*** Input data Section Begins ***

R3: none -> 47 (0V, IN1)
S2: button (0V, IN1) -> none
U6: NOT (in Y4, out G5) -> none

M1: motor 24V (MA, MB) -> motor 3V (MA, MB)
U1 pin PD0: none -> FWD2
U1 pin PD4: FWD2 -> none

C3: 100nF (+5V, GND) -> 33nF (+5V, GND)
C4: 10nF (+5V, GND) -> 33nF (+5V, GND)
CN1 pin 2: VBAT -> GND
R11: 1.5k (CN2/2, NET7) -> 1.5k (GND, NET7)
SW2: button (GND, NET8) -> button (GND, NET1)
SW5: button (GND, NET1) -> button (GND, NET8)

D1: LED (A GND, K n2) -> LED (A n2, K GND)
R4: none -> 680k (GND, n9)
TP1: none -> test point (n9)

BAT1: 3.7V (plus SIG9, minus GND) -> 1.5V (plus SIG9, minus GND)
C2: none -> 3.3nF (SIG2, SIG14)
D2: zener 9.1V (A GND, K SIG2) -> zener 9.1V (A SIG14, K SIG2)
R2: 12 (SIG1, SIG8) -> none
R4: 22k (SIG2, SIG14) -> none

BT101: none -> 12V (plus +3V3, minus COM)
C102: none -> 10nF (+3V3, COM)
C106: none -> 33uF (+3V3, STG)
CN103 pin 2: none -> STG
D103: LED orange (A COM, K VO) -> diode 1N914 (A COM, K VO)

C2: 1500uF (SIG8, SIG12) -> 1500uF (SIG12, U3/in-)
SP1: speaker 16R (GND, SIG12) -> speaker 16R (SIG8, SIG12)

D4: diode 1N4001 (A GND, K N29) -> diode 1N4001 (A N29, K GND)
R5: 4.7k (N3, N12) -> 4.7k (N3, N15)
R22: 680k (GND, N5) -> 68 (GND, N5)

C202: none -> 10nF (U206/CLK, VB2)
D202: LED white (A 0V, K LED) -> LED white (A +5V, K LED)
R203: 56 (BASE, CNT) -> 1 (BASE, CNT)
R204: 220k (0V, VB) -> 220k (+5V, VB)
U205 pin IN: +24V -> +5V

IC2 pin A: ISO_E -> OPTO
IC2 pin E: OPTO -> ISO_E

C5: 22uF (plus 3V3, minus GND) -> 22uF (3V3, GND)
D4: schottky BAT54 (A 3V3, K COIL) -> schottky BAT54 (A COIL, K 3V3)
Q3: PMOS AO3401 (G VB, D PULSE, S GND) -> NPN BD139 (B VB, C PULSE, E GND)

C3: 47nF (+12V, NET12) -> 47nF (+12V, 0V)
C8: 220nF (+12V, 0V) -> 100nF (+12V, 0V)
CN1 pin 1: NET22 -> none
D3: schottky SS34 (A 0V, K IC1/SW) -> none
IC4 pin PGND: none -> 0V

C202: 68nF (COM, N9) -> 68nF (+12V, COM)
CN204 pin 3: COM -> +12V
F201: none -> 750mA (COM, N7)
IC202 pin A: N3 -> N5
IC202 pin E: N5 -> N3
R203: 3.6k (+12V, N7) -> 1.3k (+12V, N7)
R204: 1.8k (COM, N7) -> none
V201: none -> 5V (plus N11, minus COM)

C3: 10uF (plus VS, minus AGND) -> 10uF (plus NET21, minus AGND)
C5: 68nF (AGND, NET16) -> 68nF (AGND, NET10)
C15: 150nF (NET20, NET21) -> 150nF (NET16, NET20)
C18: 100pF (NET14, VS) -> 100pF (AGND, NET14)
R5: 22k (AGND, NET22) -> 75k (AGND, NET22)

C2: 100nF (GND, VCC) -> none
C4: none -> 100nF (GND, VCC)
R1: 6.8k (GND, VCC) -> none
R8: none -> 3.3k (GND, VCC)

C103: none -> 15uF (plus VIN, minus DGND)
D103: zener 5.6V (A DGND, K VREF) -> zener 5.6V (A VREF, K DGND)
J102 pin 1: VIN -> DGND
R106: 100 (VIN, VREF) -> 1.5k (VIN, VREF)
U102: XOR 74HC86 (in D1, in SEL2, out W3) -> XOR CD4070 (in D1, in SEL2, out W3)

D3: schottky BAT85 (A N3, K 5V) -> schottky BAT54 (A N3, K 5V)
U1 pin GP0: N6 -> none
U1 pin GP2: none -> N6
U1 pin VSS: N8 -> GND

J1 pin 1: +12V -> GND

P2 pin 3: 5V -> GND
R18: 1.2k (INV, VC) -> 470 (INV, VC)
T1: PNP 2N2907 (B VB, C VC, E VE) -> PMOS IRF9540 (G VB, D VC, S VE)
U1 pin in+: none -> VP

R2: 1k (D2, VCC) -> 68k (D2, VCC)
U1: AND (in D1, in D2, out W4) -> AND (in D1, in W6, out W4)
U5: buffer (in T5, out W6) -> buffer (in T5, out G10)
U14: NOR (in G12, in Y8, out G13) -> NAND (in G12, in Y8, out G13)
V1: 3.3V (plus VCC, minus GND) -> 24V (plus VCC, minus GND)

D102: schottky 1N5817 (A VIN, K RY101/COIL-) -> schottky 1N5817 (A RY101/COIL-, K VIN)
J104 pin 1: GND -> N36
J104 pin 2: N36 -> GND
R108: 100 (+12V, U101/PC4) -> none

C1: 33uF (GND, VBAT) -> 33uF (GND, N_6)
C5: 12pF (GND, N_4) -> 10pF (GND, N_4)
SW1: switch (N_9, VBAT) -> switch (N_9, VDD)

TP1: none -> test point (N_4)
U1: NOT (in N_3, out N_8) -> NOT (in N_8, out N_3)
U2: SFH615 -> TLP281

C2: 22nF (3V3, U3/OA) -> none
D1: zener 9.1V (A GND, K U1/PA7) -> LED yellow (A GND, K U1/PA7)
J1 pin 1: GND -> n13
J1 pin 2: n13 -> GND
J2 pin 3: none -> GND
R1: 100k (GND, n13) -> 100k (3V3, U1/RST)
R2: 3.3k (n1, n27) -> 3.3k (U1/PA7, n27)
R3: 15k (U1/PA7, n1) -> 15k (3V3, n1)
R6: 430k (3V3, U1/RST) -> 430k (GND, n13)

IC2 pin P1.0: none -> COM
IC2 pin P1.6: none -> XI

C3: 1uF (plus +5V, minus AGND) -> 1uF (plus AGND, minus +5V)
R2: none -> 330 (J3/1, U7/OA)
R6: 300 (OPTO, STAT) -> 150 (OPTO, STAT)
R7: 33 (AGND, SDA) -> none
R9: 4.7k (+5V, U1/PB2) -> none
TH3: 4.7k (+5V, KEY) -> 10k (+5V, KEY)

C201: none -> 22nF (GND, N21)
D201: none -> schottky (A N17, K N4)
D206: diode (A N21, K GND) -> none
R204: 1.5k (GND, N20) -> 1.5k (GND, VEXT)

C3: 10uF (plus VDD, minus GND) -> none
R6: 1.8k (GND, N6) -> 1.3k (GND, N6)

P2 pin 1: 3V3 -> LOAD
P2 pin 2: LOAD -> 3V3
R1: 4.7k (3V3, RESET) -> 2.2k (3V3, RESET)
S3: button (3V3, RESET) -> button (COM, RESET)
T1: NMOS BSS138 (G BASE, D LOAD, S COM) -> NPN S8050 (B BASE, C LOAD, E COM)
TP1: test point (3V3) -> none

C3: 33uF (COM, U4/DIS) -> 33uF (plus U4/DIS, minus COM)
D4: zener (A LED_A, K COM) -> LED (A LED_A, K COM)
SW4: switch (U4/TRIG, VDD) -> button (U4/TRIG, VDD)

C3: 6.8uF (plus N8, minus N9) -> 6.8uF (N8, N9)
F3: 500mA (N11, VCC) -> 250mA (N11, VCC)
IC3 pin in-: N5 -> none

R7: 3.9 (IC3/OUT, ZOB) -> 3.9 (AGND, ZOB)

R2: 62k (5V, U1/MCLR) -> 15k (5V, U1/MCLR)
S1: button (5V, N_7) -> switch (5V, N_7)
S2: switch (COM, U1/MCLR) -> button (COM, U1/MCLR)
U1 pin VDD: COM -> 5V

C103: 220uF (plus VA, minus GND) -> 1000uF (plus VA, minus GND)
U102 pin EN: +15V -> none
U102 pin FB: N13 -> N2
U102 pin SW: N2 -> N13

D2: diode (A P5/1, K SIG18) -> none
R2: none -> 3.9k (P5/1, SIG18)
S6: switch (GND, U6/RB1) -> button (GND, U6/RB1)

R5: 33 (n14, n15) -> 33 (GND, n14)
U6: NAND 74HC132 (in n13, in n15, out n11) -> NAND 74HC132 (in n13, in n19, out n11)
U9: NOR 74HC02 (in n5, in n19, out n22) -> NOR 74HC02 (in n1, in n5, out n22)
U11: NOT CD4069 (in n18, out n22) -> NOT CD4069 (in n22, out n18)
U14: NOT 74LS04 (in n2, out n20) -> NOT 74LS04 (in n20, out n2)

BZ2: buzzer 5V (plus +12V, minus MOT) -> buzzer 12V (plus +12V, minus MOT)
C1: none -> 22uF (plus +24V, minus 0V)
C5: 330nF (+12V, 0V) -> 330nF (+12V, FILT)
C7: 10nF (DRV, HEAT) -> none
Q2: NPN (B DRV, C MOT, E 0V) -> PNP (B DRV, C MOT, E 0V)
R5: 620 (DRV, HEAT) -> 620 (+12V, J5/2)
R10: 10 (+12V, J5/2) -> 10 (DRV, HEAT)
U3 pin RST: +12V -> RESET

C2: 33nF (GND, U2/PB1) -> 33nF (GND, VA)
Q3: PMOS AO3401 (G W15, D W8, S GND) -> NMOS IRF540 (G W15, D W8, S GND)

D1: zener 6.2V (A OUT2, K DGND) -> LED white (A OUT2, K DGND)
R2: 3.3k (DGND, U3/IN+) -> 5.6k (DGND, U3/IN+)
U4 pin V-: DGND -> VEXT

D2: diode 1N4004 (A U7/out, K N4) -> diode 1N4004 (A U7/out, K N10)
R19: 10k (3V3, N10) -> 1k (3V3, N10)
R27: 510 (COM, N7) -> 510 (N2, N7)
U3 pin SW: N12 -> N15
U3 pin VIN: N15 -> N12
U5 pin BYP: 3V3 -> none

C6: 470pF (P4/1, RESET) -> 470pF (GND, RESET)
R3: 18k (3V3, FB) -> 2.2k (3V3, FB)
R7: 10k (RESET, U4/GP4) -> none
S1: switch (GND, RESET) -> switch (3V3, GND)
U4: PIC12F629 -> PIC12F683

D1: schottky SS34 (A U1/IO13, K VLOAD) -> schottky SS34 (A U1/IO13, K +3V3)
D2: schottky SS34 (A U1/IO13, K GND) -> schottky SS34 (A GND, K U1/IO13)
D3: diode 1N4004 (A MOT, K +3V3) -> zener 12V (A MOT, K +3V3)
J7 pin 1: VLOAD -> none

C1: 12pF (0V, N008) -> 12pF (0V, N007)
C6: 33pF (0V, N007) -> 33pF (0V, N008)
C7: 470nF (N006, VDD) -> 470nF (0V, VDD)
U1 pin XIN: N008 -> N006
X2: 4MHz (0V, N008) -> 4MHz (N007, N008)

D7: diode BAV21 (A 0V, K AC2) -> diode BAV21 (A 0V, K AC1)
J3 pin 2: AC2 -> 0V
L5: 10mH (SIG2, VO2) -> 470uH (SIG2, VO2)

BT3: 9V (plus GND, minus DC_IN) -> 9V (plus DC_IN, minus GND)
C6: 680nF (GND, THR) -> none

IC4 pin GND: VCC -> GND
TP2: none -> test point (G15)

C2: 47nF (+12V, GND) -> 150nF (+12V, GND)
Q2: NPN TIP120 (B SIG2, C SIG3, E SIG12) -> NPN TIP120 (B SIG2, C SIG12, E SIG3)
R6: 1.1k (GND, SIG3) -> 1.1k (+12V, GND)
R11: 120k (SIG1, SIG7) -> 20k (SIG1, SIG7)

*** Input data Section Ends ***

** Task goal **
What is the number of lines above that contain the string "point"? Answer with the number alone.

** Answer section **
4